The task:
Produce a perfect copy of the listing, matching each line.

Data records:

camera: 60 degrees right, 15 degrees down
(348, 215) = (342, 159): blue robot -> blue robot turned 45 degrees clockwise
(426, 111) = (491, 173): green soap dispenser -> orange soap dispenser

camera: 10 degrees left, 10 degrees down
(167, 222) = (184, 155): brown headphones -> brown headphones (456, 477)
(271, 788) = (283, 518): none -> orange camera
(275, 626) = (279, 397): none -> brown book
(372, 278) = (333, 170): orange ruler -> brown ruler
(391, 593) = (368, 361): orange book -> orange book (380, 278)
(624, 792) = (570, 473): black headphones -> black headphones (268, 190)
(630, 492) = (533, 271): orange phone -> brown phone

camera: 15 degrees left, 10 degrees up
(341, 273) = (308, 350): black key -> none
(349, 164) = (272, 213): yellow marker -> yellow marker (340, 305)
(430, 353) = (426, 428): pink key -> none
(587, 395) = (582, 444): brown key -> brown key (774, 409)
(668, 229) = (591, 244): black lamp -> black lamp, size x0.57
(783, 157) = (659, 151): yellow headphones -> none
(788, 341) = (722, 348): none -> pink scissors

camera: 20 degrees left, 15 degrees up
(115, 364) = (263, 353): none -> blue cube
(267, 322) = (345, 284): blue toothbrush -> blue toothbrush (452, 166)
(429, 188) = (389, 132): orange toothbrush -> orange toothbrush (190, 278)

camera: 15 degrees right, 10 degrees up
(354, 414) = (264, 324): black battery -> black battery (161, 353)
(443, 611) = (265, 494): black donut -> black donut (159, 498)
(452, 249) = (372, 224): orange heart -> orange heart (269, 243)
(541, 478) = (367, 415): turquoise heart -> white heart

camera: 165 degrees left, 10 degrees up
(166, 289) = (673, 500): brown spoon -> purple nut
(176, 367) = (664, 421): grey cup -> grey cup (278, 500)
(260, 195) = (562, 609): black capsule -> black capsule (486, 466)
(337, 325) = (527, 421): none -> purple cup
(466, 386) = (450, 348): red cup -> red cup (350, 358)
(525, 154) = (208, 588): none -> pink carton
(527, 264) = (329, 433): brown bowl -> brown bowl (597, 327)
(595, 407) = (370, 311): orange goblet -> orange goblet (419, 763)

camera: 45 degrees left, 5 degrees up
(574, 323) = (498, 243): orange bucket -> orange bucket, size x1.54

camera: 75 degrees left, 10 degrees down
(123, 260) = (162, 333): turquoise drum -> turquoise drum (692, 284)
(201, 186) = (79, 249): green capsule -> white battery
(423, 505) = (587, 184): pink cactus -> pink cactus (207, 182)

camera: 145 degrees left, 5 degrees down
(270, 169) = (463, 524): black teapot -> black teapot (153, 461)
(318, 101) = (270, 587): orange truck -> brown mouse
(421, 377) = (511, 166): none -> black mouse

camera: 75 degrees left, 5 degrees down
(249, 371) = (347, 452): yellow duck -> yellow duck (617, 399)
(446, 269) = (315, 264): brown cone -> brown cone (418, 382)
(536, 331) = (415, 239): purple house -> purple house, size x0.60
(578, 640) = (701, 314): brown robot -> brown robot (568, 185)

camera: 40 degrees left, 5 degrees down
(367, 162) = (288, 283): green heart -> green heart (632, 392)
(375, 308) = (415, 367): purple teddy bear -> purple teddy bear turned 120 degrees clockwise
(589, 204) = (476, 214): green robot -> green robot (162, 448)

Response below:
camera: 60 degrees right, 15 degrees down
(348, 215) = (342, 159): blue robot -> blue robot turned 45 degrees clockwise
(426, 111) = (491, 173): green soap dispenser -> orange soap dispenser

camera: 10 degrees left, 10 degrees down
(167, 222) = (184, 155): brown headphones -> brown headphones (456, 477)
(271, 788) = (283, 518): none -> orange camera
(275, 626) = (279, 397): none -> brown book
(372, 278) = (333, 170): orange ruler -> brown ruler
(391, 593) = (368, 361): orange book -> orange book (380, 278)
(624, 792) = (570, 473): black headphones -> black headphones (268, 190)
(630, 492) = (533, 271): orange phone -> brown phone

camera: 15 degrees left, 10 degrees up
(341, 273) = (308, 350): black key -> none
(349, 164) = (272, 213): yellow marker -> yellow marker (340, 305)
(430, 353) = (426, 428): pink key -> none
(587, 395) = (582, 444): brown key -> brown key (774, 409)
(668, 229) = (591, 244): black lamp -> black lamp, size x0.57
(783, 157) = (659, 151): yellow headphones -> none
(788, 341) = (722, 348): none -> pink scissors

camera: 20 degrees left, 15 degrees up
(115, 364) = (263, 353): none -> blue cube
(267, 322) = (345, 284): blue toothbrush -> blue toothbrush (452, 166)
(429, 188) = (389, 132): orange toothbrush -> orange toothbrush (190, 278)

camera: 15 degrees right, 10 degrees up
(354, 414) = (264, 324): black battery -> black battery (161, 353)
(443, 611) = (265, 494): black donut -> black donut (159, 498)
(452, 249) = (372, 224): orange heart -> orange heart (269, 243)
(541, 478) = (367, 415): turquoise heart -> white heart

camera: 165 degrees left, 10 degrees up
(166, 289) = (673, 500): brown spoon -> purple nut
(176, 367) = (664, 421): grey cup -> grey cup (278, 500)
(260, 195) = (562, 609): black capsule -> black capsule (486, 466)
(337, 325) = (527, 421): none -> purple cup
(466, 386) = (450, 348): red cup -> red cup (350, 358)
(525, 154) = (208, 588): none -> pink carton
(527, 264) = (329, 433): brown bowl -> brown bowl (597, 327)
(595, 407) = (370, 311): orange goblet -> orange goblet (419, 763)

camera: 45 degrees left, 5 degrees up
(574, 323) = (498, 243): orange bucket -> orange bucket, size x1.54

camera: 75 degrees left, 10 degrees down
(123, 260) = (162, 333): turquoise drum -> turquoise drum (692, 284)
(201, 186) = (79, 249): green capsule -> white battery
(423, 505) = (587, 184): pink cactus -> pink cactus (207, 182)

camera: 145 degrees left, 5 degrees down
(270, 169) = (463, 524): black teapot -> black teapot (153, 461)
(318, 101) = (270, 587): orange truck -> brown mouse
(421, 377) = (511, 166): none -> black mouse

camera: 75 degrees left, 5 degrees down
(249, 371) = (347, 452): yellow duck -> yellow duck (617, 399)
(446, 269) = (315, 264): brown cone -> brown cone (418, 382)
(536, 331) = (415, 239): purple house -> purple house, size x0.60
(578, 640) = (701, 314): brown robot -> brown robot (568, 185)

camera: 40 degrees left, 5 degrees down
(367, 162) = (288, 283): green heart -> green heart (632, 392)
(375, 308) = (415, 367): purple teddy bear -> purple teddy bear turned 120 degrees clockwise
(589, 204) = (476, 214): green robot -> green robot (162, 448)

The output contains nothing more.